WHAT YOU WILL DO
Word for word, return the lines below from the first through the line that has "blue star: (29, 32) -> (30, 21), moved", dropping the pictures.
-------- EXCERPTED RECORDS
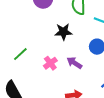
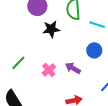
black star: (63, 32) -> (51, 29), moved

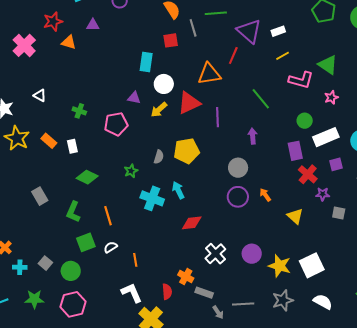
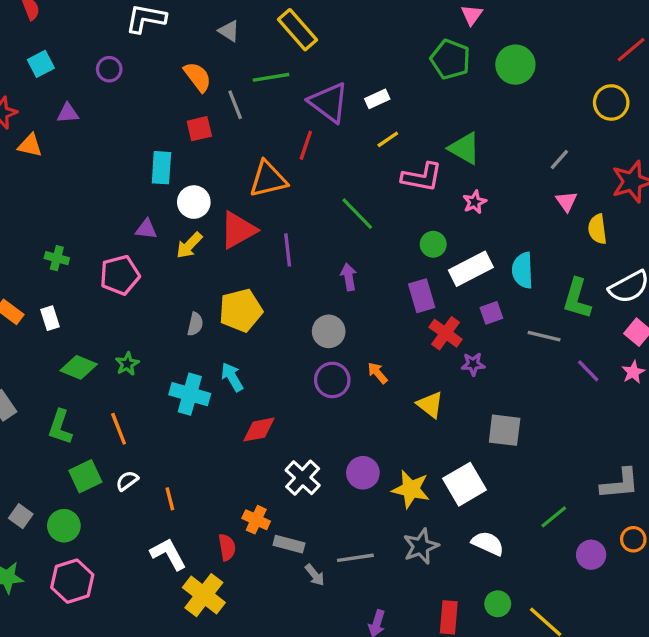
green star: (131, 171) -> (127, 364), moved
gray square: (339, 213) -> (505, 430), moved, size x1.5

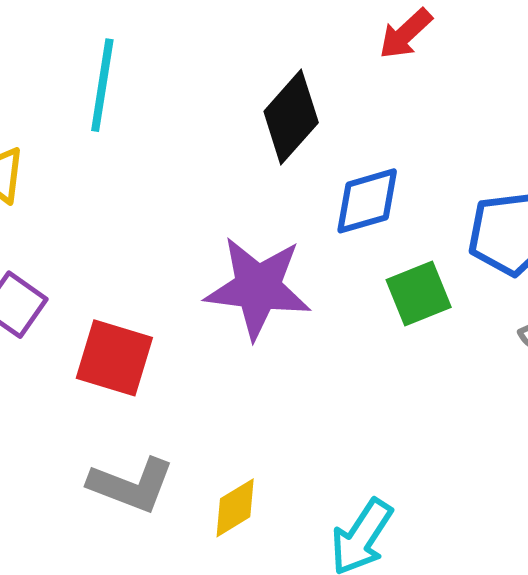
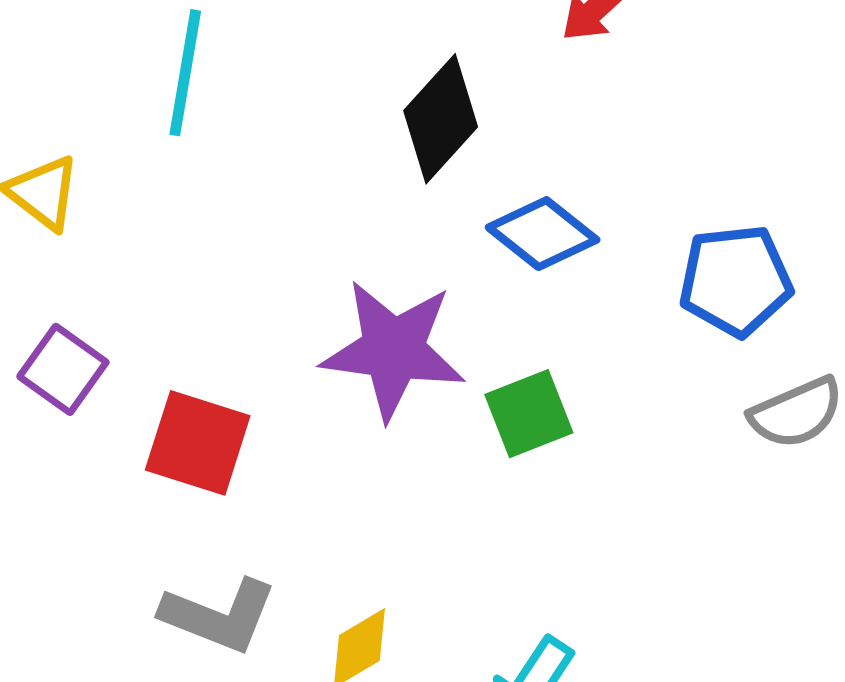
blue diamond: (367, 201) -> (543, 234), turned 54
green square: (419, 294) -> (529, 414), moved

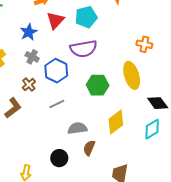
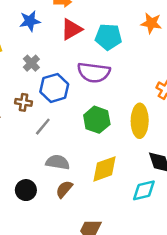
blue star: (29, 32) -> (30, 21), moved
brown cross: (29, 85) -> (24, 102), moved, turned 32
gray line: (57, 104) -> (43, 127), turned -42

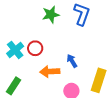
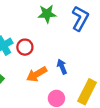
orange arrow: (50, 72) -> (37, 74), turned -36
----------------
ANSWER TO THIS EXERCISE
black star: (63, 32) -> (51, 29), moved

green star: (131, 171) -> (127, 364), moved
gray square: (339, 213) -> (505, 430), moved, size x1.5

blue diamond: (367, 201) -> (543, 234), turned 54
green square: (419, 294) -> (529, 414), moved

blue star: (29, 32) -> (30, 21), moved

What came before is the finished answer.